[Given data — start]

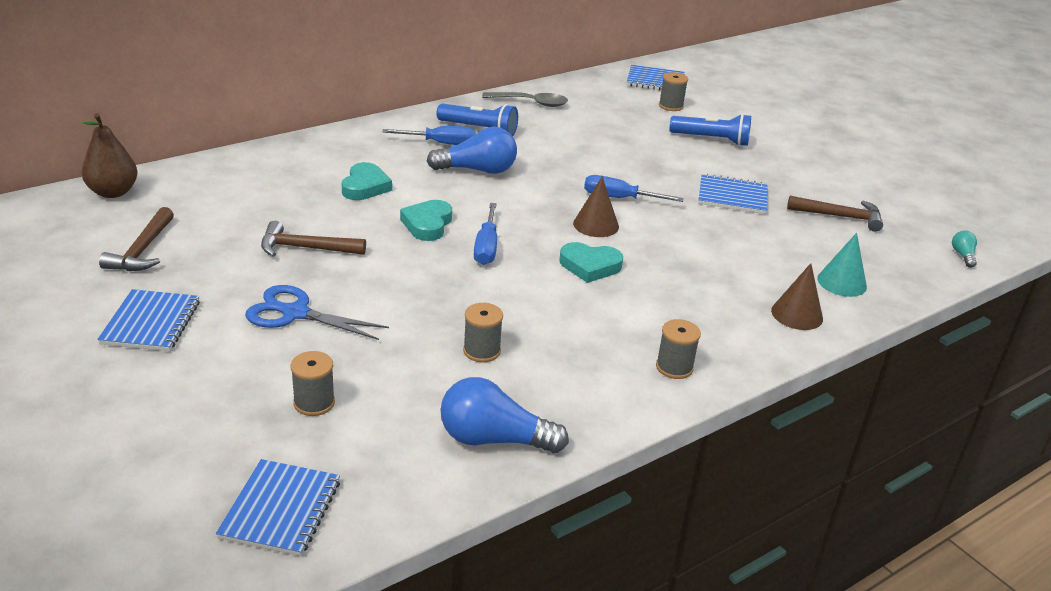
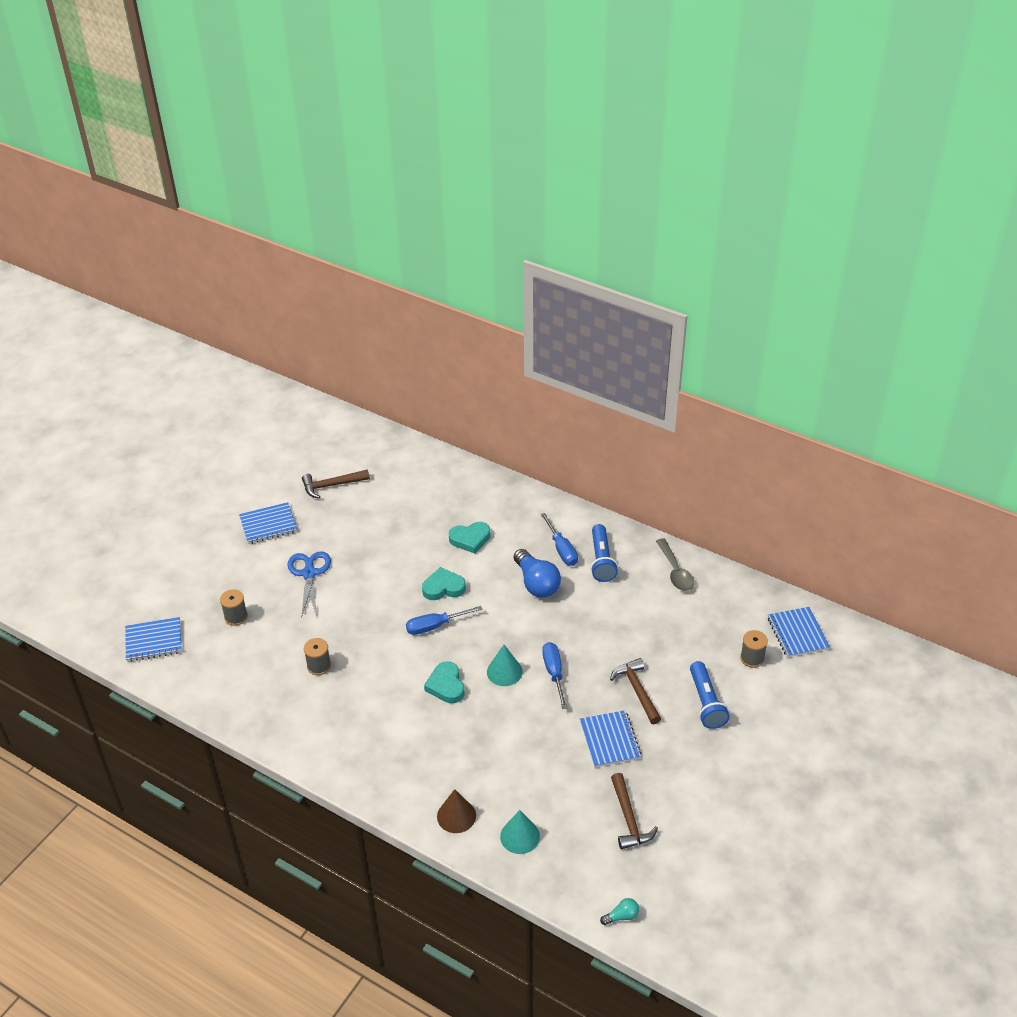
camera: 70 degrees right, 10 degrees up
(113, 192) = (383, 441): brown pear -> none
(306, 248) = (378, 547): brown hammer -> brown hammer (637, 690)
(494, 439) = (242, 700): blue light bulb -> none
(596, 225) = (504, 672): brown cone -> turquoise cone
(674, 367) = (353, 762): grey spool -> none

[Given data — finish]

- _Work to be completed_: Go through the records above and copy each line where "none" is found.

- _Task result_:
(113, 192) = (383, 441): brown pear -> none
(494, 439) = (242, 700): blue light bulb -> none
(674, 367) = (353, 762): grey spool -> none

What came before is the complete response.